* [WHAT TO PRODUCE]: Return the data below in full and exactly, except that the pictures are dropped.

[Version difference data]
:::::

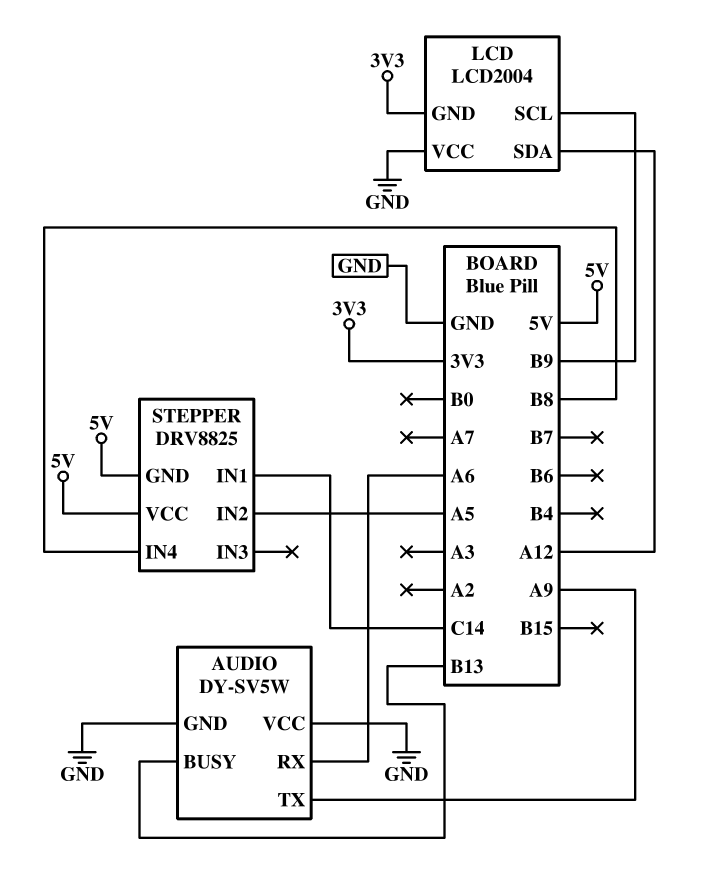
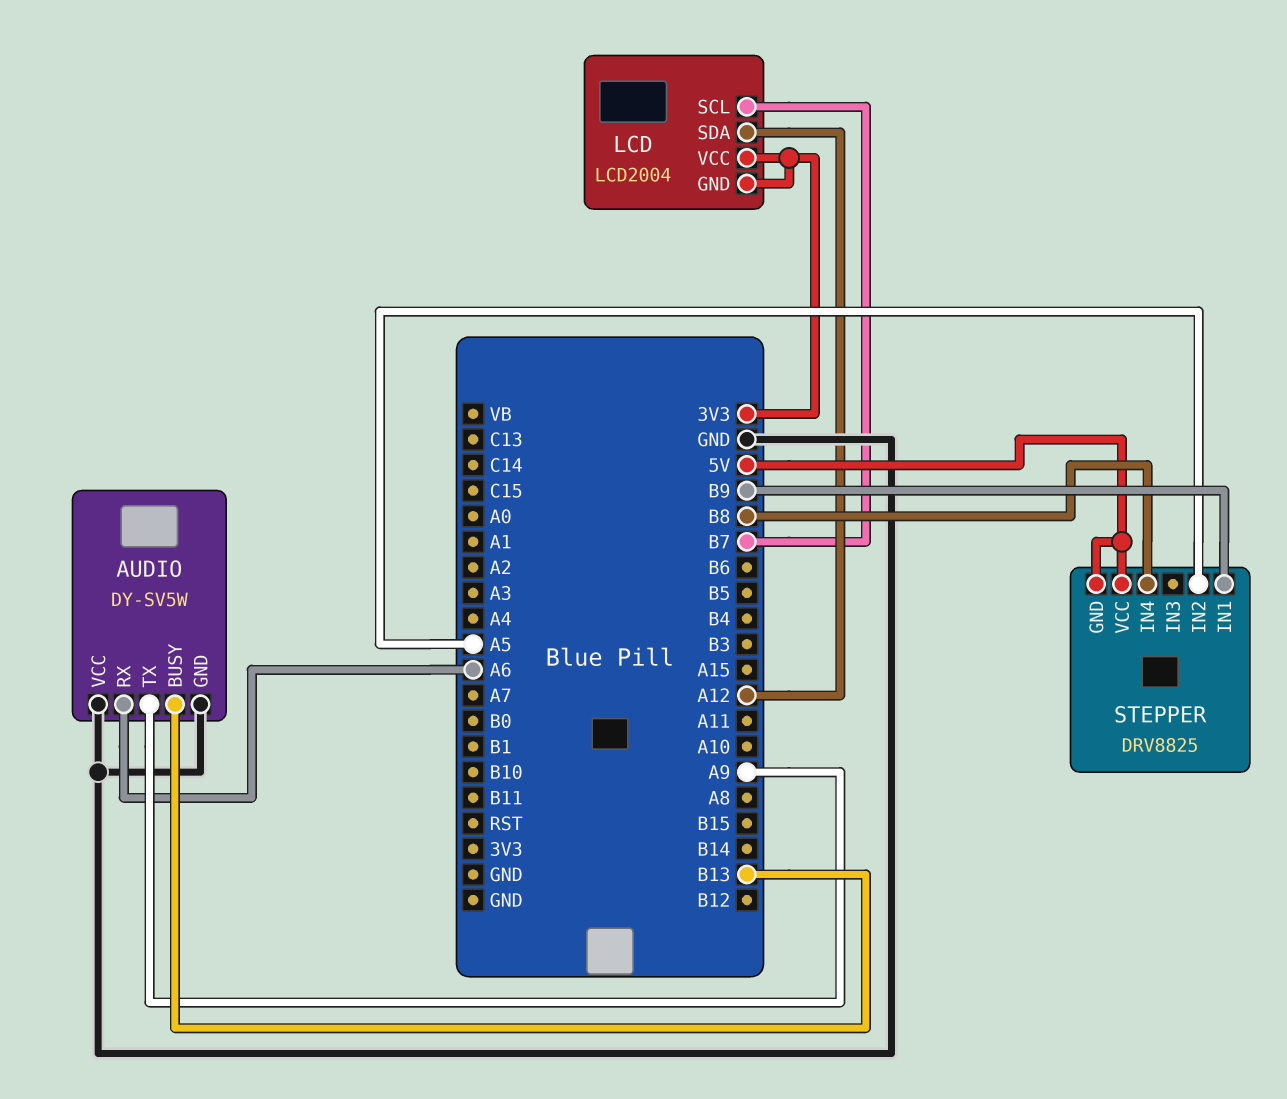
LCD pin SCL: B9 -> B7
LCD pin VCC: GND -> 3V3
STEPPER pin IN1: C14 -> B9

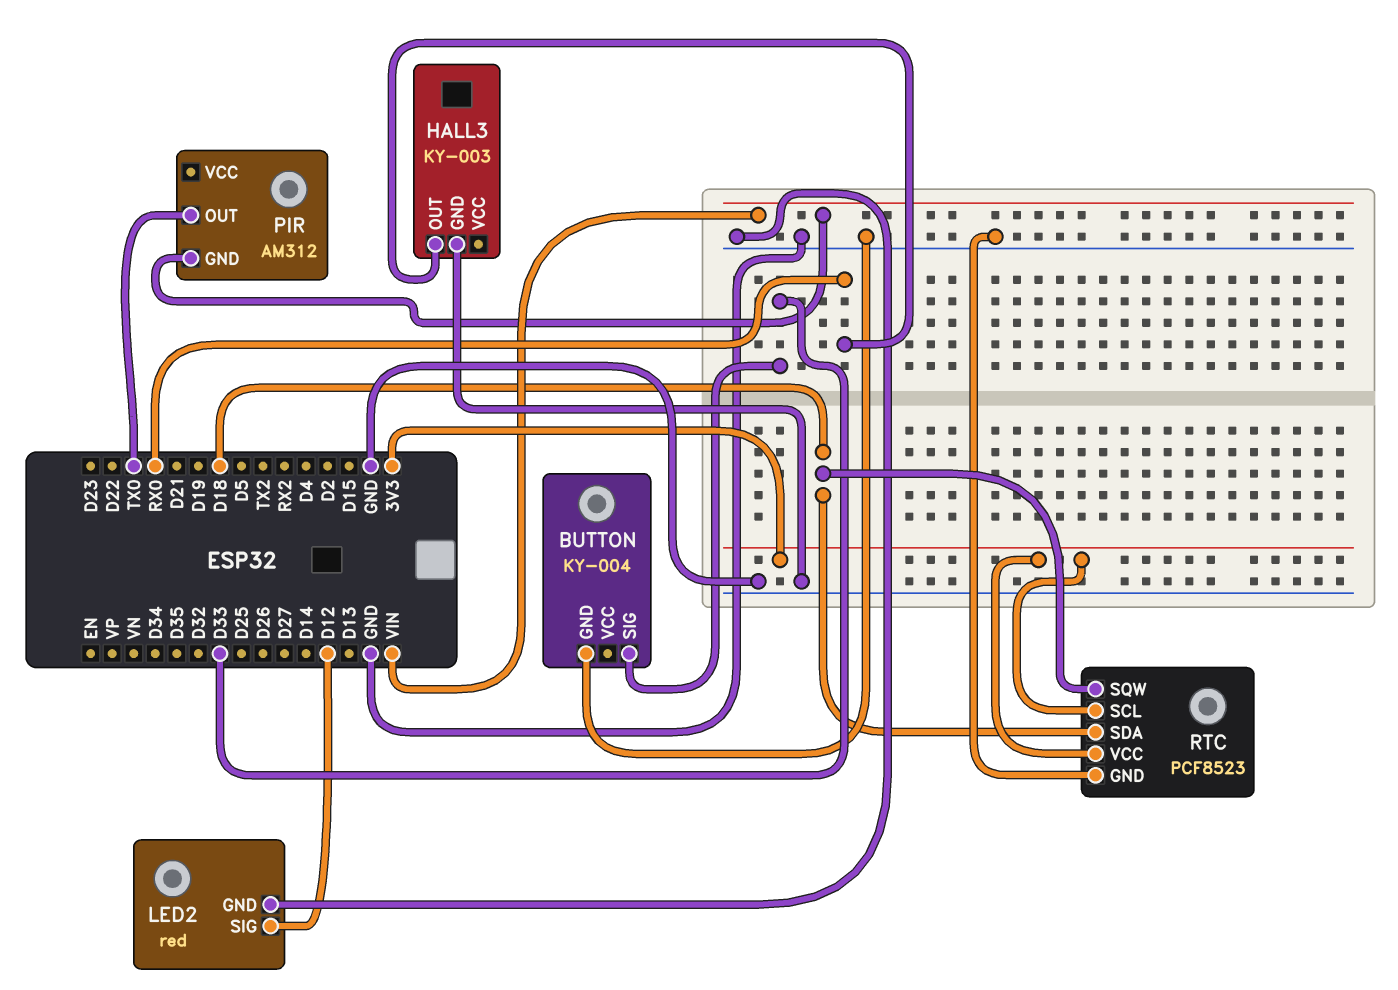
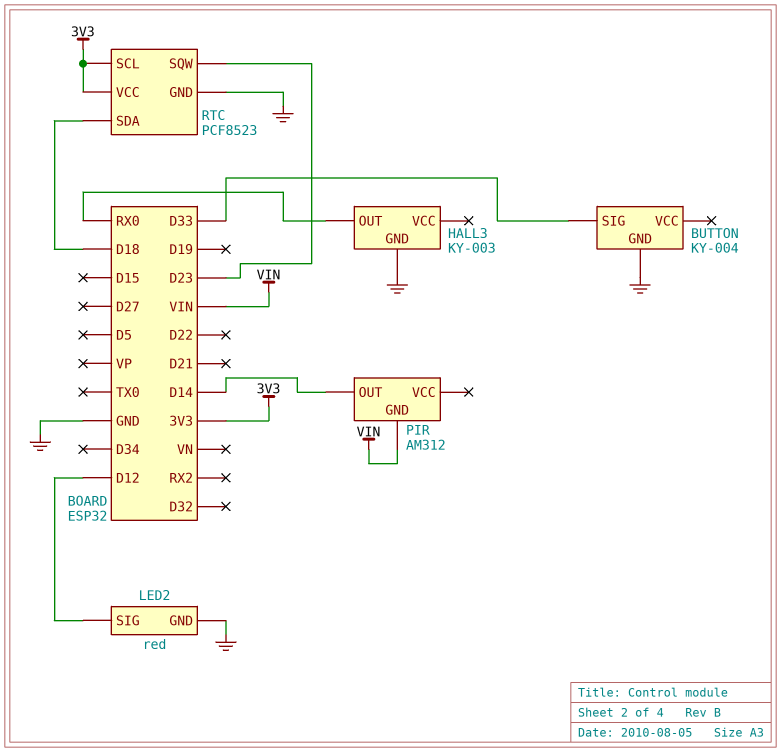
PIR pin OUT: TX0 -> D14
RTC pin SQW: D18 -> D23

:::::

* [OUTPUT FOR THIS EXERCISE]:
LCD pin SCL: B9 -> B7
LCD pin VCC: GND -> 3V3
STEPPER pin IN1: C14 -> B9

PIR pin OUT: TX0 -> D14
RTC pin SQW: D18 -> D23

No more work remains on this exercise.